Instructions for the task: Find the line with "brown lamp: 3 -> 5" in the entries below, then reproduce it and every line after it down to and including the line with "red calculator: 3 -> 5", exactly.

***** Data to use

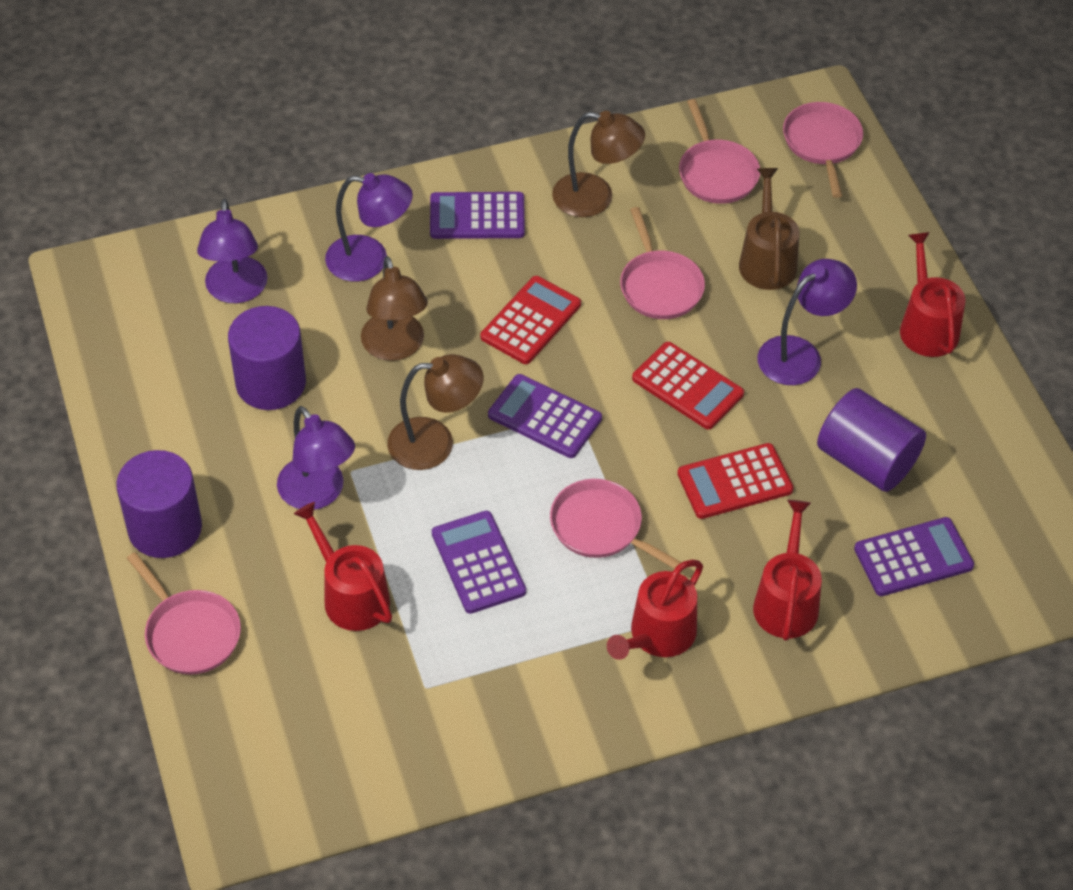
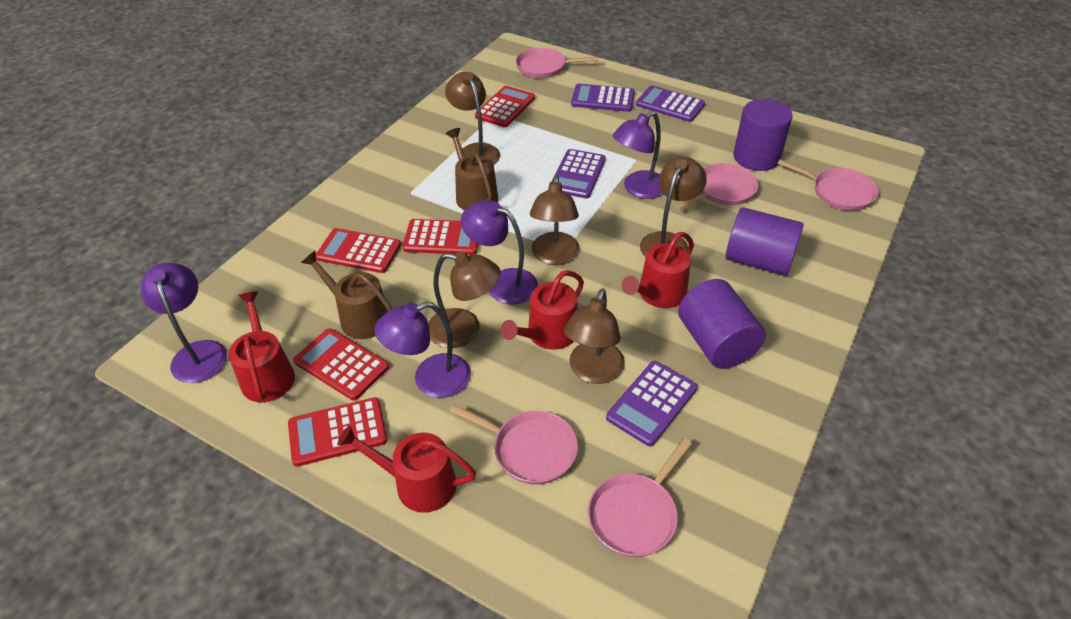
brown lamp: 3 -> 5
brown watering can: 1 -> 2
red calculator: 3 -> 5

**********
***** Data to use

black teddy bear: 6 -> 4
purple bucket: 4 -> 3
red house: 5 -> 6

**********

Result below:
brown lamp: 3 -> 5
brown watering can: 1 -> 2
red calculator: 3 -> 5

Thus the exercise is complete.